===== Material provided =====

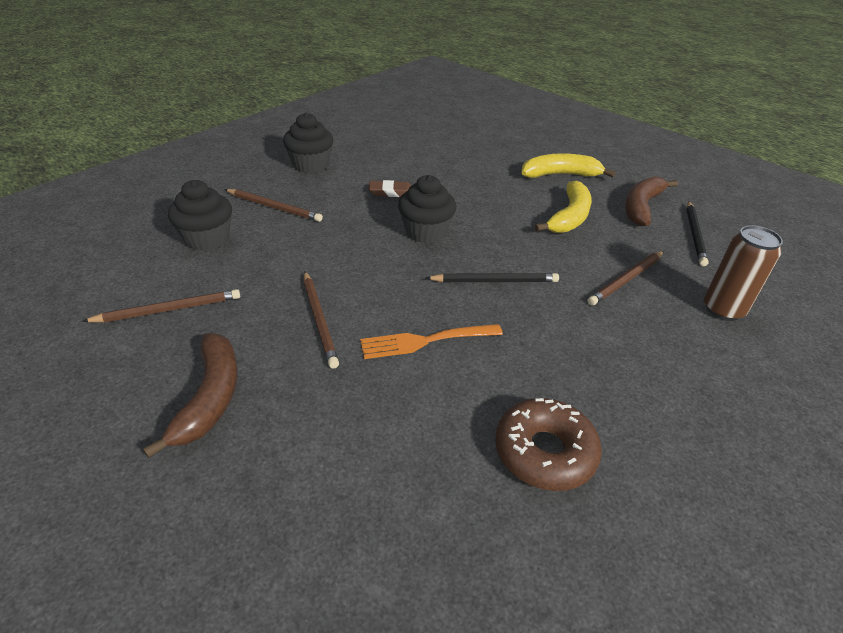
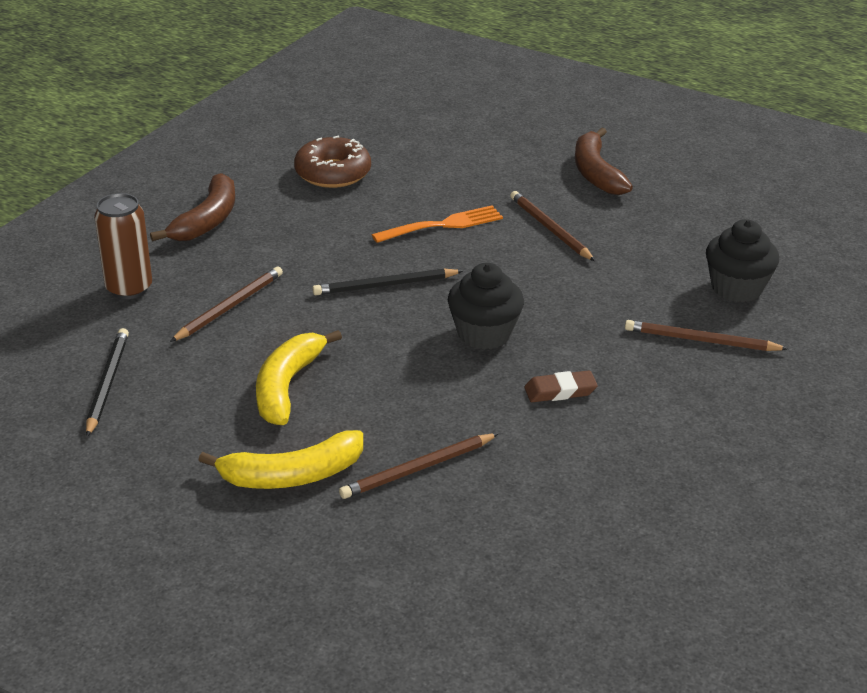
camera: 170 degrees right, 5 degrees down
(168, 309) = (694, 220): brown pencil -> brown pencil (418, 469)
(310, 165) = (717, 426): black cupcake -> none
(641, 207) = (168, 423): brown banana -> brown banana (207, 220)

=====

__Exercise brief__:
Set down the material above word for word and skip its pictures.

__Exercise output__:
camera: 170 degrees right, 5 degrees down
(168, 309) = (694, 220): brown pencil -> brown pencil (418, 469)
(310, 165) = (717, 426): black cupcake -> none
(641, 207) = (168, 423): brown banana -> brown banana (207, 220)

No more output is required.